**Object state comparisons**
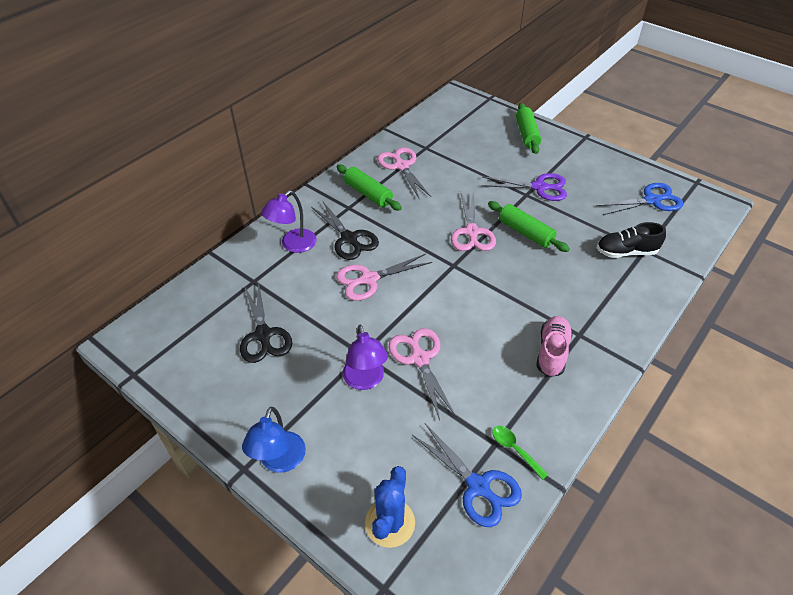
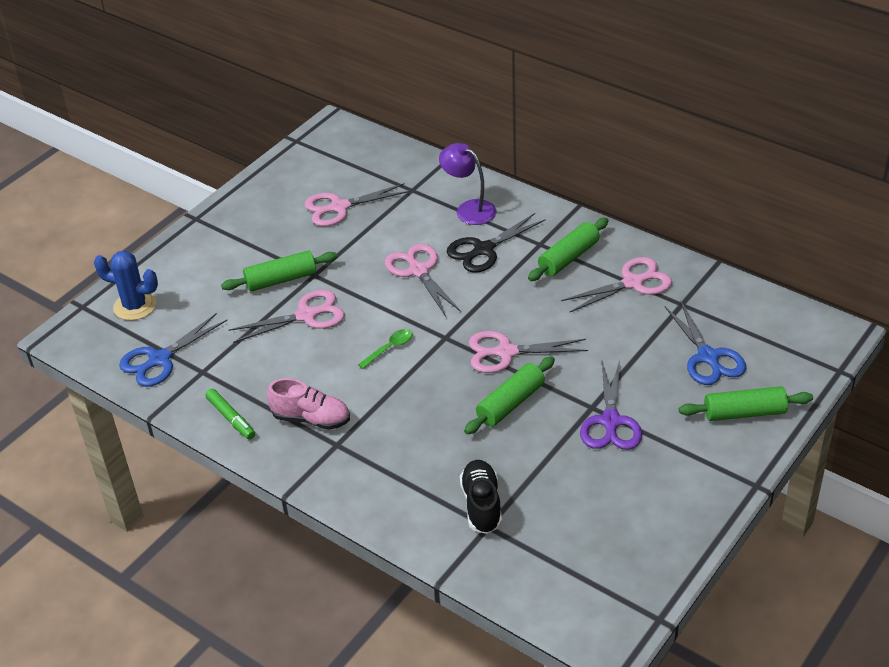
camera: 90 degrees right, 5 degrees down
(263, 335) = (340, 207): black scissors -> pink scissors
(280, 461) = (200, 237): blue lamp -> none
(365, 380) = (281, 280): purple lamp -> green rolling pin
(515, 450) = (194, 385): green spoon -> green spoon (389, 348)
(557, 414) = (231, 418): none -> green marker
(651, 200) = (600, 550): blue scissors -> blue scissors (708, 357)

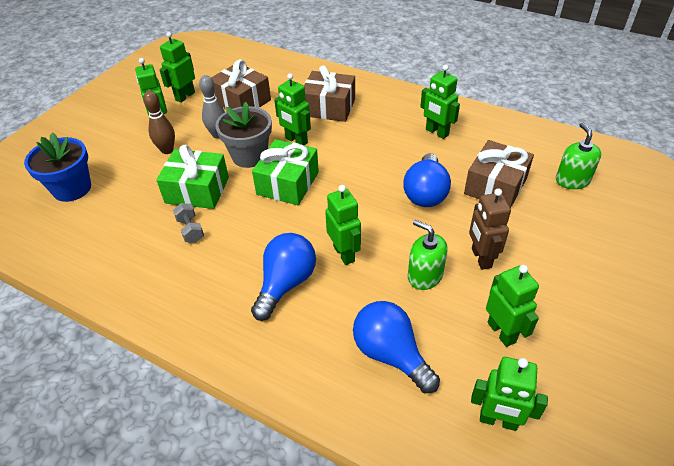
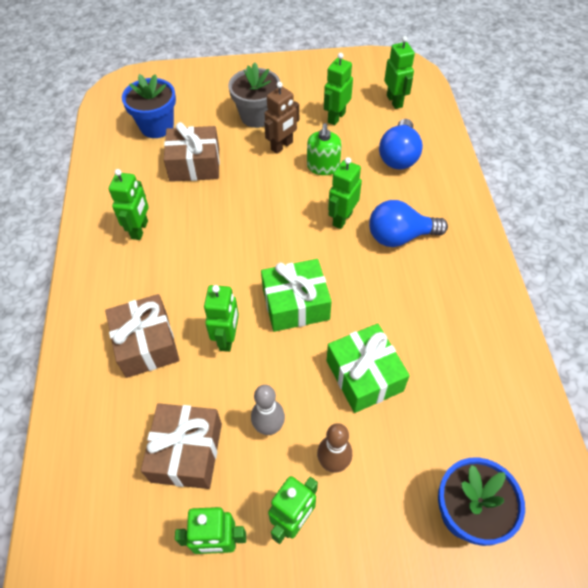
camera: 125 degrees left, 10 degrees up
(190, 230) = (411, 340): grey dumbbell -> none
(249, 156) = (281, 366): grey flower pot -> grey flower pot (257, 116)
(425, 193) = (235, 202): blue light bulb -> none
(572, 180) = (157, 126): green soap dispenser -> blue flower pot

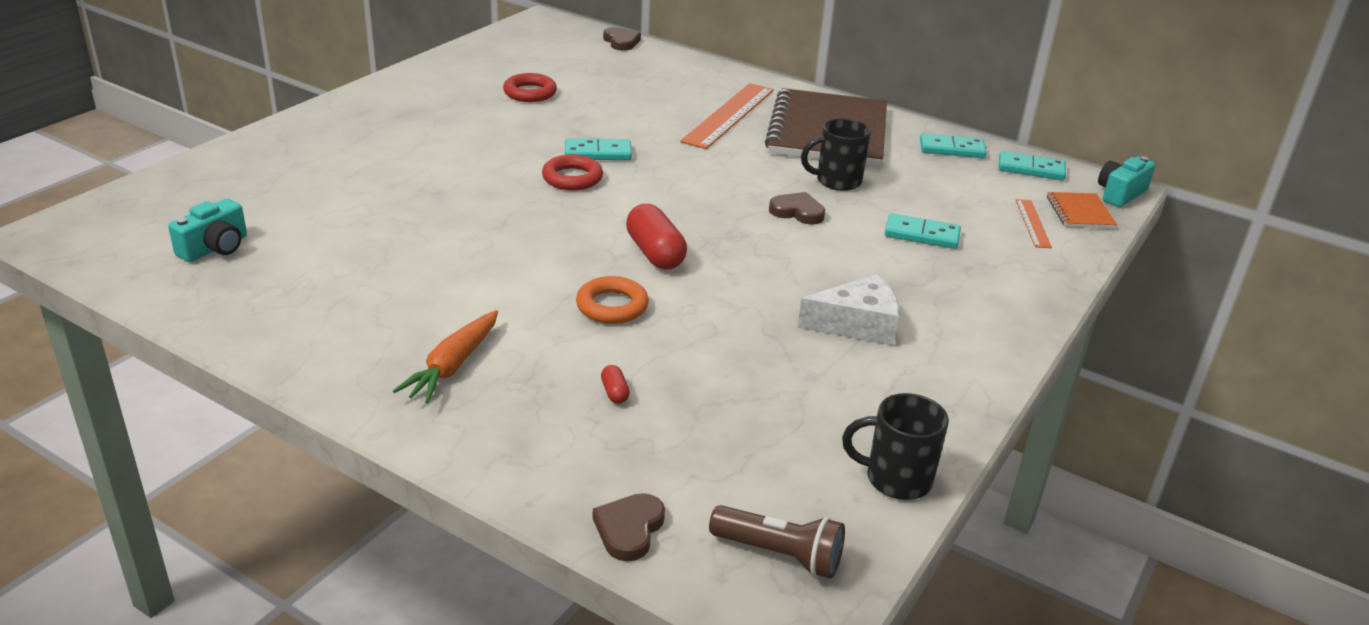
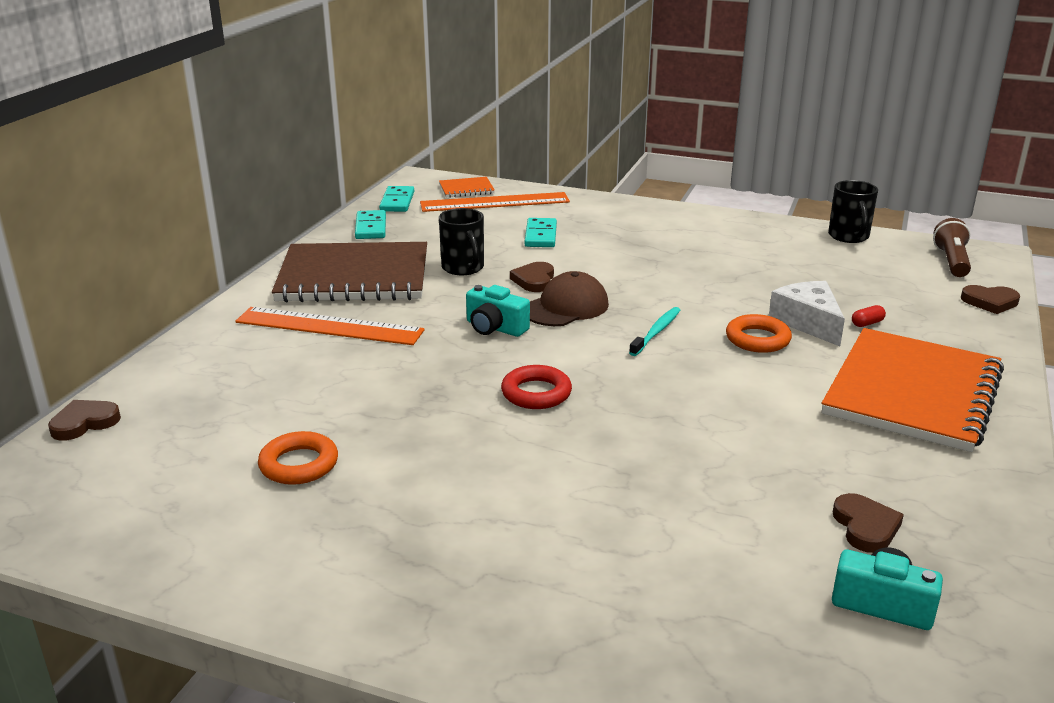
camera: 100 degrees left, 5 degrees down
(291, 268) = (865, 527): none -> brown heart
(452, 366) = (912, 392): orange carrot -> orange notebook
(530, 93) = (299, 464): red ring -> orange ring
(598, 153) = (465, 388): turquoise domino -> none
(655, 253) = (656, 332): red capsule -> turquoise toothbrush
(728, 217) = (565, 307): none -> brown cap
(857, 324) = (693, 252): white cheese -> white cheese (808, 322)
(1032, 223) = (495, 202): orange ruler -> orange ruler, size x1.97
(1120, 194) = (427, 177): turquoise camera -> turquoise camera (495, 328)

**TASK REQUIREMENTS**
Your job is to return all lines above that hold the word "blue".

**OUTPUT FOR THIS EXERCISE**
(280, 461) = (200, 237): blue lamp -> none
(651, 200) = (600, 550): blue scissors -> blue scissors (708, 357)
(425, 193) = (235, 202): blue light bulb -> none
(572, 180) = (157, 126): green soap dispenser -> blue flower pot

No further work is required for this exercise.